Your assignment: Transcribe each entry exactly; skip the images.
__________
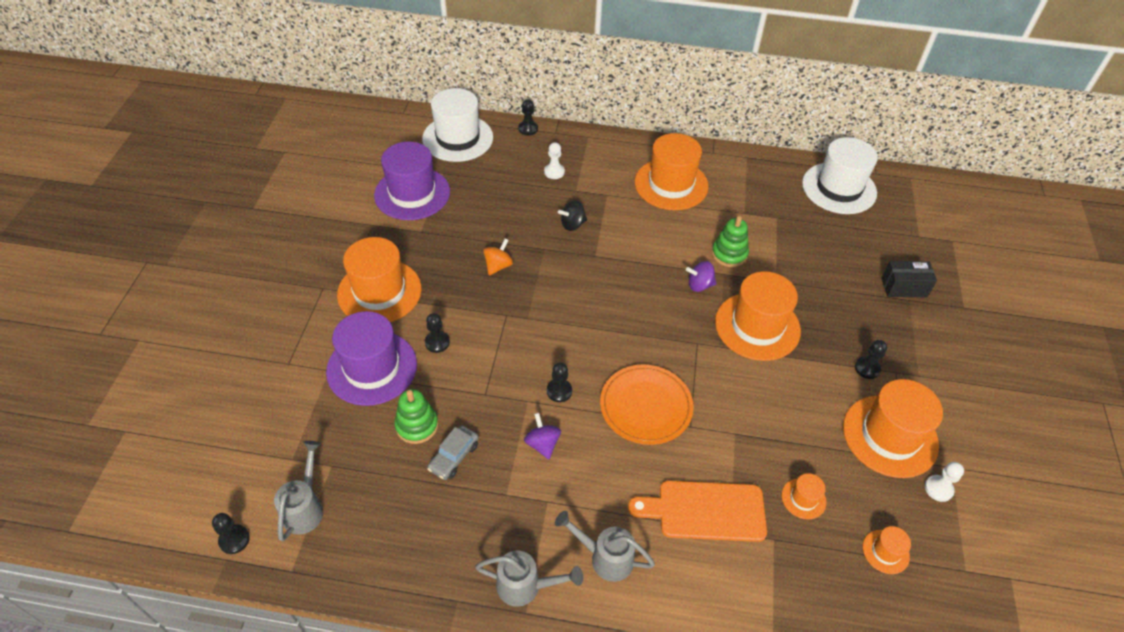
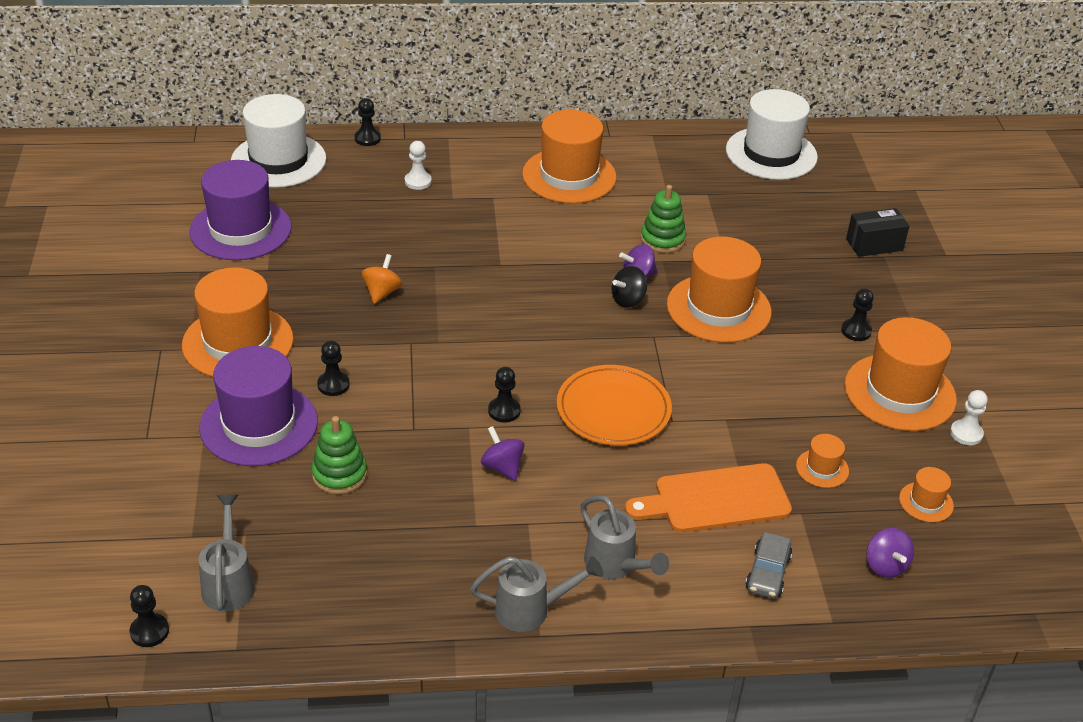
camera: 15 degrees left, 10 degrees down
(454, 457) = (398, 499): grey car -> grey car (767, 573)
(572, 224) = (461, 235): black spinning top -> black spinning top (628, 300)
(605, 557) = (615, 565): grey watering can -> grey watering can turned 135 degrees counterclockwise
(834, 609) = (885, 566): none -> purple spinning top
__________
Solution:
camera: 15 degrees left, 10 degrees down
(454, 457) = (398, 499): grey car -> grey car (767, 573)
(572, 224) = (461, 235): black spinning top -> black spinning top (628, 300)
(605, 557) = (615, 565): grey watering can -> grey watering can turned 135 degrees counterclockwise
(834, 609) = (885, 566): none -> purple spinning top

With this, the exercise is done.